(Dataset excerpts)
☆ ☆ ☆ ☆
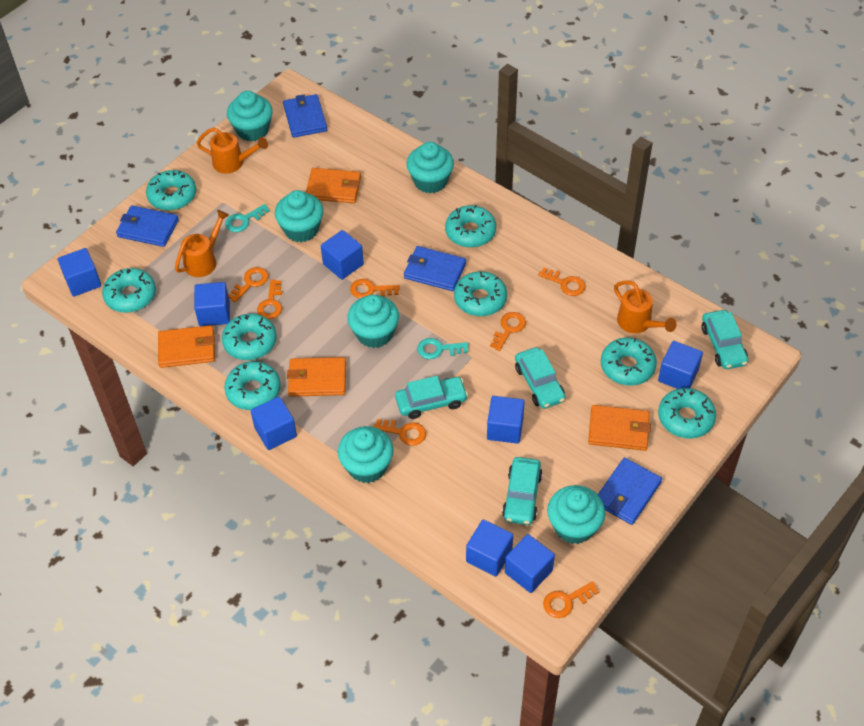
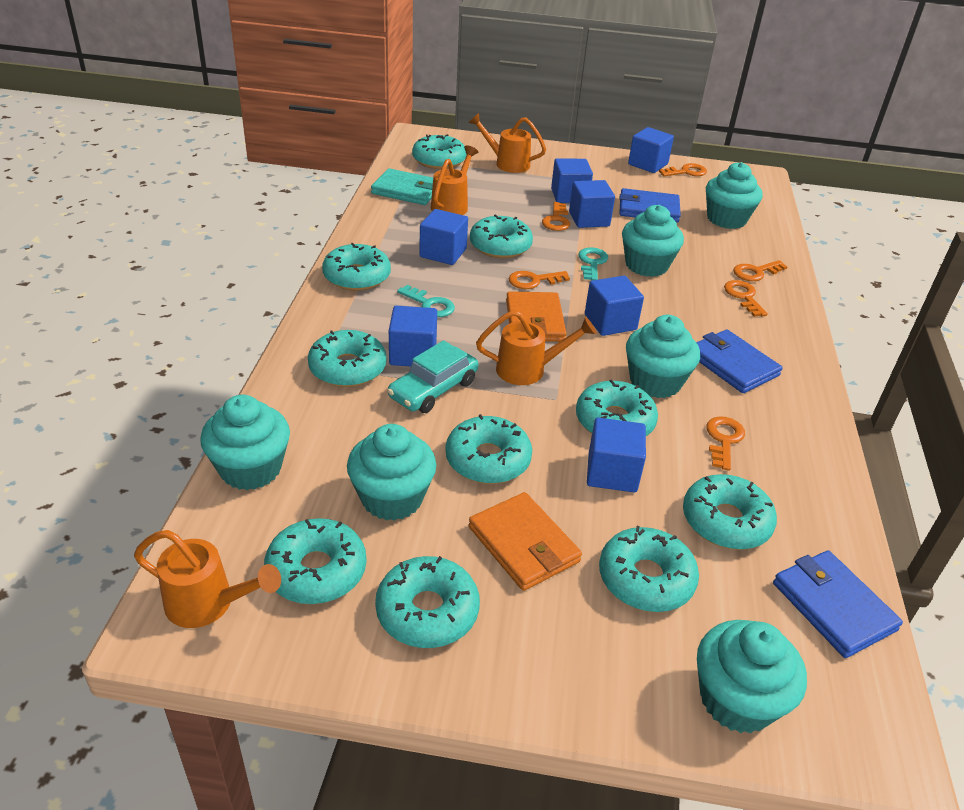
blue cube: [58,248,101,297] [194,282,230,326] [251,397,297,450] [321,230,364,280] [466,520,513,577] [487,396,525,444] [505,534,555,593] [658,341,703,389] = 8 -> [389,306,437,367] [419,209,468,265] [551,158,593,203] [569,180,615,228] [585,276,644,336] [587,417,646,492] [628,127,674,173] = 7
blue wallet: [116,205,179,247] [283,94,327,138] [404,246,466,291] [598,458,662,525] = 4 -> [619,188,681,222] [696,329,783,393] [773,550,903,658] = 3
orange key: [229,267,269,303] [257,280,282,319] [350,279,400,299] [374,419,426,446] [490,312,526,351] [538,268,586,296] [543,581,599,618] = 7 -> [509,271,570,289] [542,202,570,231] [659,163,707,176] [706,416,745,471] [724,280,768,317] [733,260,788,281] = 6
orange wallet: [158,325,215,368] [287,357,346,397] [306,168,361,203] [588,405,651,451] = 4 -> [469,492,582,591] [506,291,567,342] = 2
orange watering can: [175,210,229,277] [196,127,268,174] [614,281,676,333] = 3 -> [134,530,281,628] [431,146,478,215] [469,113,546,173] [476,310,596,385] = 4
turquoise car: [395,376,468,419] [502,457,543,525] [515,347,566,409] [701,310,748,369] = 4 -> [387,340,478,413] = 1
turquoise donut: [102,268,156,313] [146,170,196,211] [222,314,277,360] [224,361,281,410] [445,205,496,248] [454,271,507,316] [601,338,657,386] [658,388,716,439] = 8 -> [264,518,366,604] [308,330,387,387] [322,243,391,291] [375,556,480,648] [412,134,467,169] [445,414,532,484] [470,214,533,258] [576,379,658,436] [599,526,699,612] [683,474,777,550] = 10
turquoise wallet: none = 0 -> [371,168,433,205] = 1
☆ ☆ ☆ ☆
### PROBLEM DESCRIPTION
Copy the lines exactly as they appear from the opening of the entries above through the line with "orange watering can: [175,210,229,277]", excluding all pictures.

### FINISHED TASK
blue cube: [58,248,101,297] [194,282,230,326] [251,397,297,450] [321,230,364,280] [466,520,513,577] [487,396,525,444] [505,534,555,593] [658,341,703,389] = 8 -> [389,306,437,367] [419,209,468,265] [551,158,593,203] [569,180,615,228] [585,276,644,336] [587,417,646,492] [628,127,674,173] = 7
blue wallet: [116,205,179,247] [283,94,327,138] [404,246,466,291] [598,458,662,525] = 4 -> [619,188,681,222] [696,329,783,393] [773,550,903,658] = 3
orange key: [229,267,269,303] [257,280,282,319] [350,279,400,299] [374,419,426,446] [490,312,526,351] [538,268,586,296] [543,581,599,618] = 7 -> [509,271,570,289] [542,202,570,231] [659,163,707,176] [706,416,745,471] [724,280,768,317] [733,260,788,281] = 6
orange wallet: [158,325,215,368] [287,357,346,397] [306,168,361,203] [588,405,651,451] = 4 -> [469,492,582,591] [506,291,567,342] = 2
orange watering can: [175,210,229,277] [196,127,268,174] [614,281,676,333] = 3 -> [134,530,281,628] [431,146,478,215] [469,113,546,173] [476,310,596,385] = 4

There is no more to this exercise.